STORED DATA below:
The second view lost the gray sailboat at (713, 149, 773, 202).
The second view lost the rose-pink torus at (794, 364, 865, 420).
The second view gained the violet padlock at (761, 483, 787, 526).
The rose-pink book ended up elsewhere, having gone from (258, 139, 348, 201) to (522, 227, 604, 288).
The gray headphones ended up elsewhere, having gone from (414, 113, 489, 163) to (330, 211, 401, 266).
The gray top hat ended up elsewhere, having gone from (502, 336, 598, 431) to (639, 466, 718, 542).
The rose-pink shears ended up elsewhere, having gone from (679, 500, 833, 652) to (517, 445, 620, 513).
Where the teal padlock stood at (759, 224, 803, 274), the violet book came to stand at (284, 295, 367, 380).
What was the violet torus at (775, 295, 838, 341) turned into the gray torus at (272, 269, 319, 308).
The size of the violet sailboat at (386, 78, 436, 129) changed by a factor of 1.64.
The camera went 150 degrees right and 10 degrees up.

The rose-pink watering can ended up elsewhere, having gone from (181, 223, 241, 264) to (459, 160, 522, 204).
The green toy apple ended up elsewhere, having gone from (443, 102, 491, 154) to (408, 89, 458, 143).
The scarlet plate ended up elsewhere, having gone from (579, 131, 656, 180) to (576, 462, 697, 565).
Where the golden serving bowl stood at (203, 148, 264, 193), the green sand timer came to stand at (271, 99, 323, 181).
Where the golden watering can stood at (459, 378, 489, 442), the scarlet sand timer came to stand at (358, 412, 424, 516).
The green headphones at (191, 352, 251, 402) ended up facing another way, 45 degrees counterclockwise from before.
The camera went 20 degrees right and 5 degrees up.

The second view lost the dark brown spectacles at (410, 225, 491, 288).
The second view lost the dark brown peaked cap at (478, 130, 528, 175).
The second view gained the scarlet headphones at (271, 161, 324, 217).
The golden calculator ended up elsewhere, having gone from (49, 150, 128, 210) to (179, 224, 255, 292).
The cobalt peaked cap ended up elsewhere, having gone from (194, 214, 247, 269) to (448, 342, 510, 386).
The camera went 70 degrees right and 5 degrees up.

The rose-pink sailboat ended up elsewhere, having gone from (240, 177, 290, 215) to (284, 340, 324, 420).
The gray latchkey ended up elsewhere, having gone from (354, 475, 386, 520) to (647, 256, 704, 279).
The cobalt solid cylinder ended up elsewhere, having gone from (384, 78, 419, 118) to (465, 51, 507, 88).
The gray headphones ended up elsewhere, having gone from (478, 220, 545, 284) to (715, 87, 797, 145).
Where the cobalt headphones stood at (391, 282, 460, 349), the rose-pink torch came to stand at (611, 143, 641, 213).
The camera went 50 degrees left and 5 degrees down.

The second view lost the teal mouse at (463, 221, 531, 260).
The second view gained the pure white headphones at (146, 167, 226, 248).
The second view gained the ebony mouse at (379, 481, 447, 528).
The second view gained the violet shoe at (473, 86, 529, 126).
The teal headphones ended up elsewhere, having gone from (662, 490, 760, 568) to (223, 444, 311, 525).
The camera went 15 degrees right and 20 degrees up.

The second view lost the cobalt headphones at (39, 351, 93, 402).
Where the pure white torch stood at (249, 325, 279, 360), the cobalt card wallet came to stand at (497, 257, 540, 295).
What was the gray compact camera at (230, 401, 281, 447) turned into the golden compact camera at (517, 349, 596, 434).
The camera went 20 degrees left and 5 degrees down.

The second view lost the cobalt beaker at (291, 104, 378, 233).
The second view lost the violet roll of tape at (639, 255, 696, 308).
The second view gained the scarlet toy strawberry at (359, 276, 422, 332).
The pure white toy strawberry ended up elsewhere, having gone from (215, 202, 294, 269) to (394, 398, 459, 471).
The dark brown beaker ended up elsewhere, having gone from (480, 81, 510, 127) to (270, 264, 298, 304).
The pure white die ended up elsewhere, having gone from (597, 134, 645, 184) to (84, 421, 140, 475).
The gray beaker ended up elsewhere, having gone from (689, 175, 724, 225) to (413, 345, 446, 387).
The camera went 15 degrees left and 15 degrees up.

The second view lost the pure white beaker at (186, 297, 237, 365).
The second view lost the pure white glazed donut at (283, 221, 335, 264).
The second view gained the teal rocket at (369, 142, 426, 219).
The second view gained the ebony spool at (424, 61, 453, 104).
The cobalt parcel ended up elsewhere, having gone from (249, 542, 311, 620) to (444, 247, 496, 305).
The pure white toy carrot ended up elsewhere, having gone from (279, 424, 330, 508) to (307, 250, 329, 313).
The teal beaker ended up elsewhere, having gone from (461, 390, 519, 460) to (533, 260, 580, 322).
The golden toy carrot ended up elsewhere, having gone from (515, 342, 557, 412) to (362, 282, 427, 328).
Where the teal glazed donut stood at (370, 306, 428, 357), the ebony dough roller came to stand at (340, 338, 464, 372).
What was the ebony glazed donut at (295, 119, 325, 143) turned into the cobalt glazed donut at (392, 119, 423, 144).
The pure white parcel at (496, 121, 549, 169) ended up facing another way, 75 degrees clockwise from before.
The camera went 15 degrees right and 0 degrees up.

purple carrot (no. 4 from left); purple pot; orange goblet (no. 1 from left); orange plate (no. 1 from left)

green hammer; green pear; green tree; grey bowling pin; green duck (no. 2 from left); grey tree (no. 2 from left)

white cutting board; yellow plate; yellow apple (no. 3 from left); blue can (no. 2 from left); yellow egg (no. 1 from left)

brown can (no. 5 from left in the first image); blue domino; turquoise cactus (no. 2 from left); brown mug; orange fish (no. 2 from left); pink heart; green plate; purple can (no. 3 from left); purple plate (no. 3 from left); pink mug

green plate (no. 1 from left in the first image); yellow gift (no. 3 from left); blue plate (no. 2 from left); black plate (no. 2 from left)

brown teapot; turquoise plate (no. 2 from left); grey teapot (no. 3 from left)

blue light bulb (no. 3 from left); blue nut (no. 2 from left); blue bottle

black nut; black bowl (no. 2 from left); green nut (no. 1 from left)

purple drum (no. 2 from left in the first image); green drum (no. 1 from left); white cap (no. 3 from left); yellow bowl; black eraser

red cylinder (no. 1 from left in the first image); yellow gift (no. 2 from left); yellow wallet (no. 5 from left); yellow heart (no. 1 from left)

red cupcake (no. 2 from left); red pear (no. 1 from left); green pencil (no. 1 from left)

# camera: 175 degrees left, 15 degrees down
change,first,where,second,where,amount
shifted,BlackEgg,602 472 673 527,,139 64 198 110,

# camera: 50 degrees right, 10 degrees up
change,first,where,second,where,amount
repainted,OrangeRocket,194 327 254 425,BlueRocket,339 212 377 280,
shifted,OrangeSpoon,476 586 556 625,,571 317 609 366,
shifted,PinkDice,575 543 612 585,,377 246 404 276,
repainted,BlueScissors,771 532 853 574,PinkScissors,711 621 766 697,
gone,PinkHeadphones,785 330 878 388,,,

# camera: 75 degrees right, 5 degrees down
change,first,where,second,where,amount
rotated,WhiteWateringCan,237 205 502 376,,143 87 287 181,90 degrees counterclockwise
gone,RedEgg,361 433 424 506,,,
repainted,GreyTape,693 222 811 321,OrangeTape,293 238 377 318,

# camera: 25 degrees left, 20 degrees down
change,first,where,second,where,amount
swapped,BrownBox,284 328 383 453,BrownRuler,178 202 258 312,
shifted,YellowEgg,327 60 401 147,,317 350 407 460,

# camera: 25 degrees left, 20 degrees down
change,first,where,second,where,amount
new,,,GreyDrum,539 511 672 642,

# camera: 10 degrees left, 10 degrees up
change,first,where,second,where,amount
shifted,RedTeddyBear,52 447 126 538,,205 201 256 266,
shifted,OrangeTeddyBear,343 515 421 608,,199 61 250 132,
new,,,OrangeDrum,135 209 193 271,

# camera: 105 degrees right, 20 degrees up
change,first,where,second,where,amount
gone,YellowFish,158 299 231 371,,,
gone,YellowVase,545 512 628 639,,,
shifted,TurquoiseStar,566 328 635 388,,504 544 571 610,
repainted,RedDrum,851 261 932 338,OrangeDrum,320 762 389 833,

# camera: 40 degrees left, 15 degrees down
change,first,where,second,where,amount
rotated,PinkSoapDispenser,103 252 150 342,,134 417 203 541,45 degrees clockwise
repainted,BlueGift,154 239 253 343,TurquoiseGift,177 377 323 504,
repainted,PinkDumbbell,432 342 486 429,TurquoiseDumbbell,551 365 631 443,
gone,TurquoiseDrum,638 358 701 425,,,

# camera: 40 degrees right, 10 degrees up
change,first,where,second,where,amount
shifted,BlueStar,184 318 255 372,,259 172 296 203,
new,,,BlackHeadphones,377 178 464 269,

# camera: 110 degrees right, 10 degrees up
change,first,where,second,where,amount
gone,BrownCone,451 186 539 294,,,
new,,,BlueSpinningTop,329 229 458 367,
End of STORED DATA.
> _WHAT IS BEING ASKED_
All lines above from the one holding "The rose-pink shears" to the one holding "The size of", inclusive, are to be copied exactly; no other line is wanted.

> _RESPONSE_
The rose-pink shears ended up elsewhere, having gone from (679, 500, 833, 652) to (517, 445, 620, 513).
Where the teal padlock stood at (759, 224, 803, 274), the violet book came to stand at (284, 295, 367, 380).
What was the violet torus at (775, 295, 838, 341) turned into the gray torus at (272, 269, 319, 308).
The size of the violet sailboat at (386, 78, 436, 129) changed by a factor of 1.64.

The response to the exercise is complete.